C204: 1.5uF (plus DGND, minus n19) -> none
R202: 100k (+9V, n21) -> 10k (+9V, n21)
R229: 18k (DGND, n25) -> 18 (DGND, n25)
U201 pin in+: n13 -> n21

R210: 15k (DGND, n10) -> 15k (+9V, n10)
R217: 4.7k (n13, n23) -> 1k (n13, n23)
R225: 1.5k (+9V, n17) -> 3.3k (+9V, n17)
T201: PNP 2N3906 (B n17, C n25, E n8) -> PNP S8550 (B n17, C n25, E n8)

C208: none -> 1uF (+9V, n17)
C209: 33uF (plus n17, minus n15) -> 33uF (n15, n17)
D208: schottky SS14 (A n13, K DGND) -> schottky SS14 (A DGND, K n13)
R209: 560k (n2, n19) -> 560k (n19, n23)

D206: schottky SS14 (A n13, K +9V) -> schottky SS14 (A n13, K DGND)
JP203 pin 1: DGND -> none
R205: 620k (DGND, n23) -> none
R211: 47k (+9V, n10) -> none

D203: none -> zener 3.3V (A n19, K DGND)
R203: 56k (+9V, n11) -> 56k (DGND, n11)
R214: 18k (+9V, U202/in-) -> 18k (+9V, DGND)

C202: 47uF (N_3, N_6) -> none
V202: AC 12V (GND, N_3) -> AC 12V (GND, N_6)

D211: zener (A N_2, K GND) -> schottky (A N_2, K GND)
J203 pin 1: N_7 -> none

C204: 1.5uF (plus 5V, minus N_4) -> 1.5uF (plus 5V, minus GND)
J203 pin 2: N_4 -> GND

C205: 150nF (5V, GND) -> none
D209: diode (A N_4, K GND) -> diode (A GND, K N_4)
■ ■ ■ ■ ■
→ **PROBLEM REQUIREMENTS**
Only one stretch of the data above is needed. Restate it word for word, from the line containing "U201 pin in+: n13 -> n21" through the line containing "C208: none -> 1uF (+9V, n17)", both ends included.

→ **TASK ANSWER**
U201 pin in+: n13 -> n21

R210: 15k (DGND, n10) -> 15k (+9V, n10)
R217: 4.7k (n13, n23) -> 1k (n13, n23)
R225: 1.5k (+9V, n17) -> 3.3k (+9V, n17)
T201: PNP 2N3906 (B n17, C n25, E n8) -> PNP S8550 (B n17, C n25, E n8)

C208: none -> 1uF (+9V, n17)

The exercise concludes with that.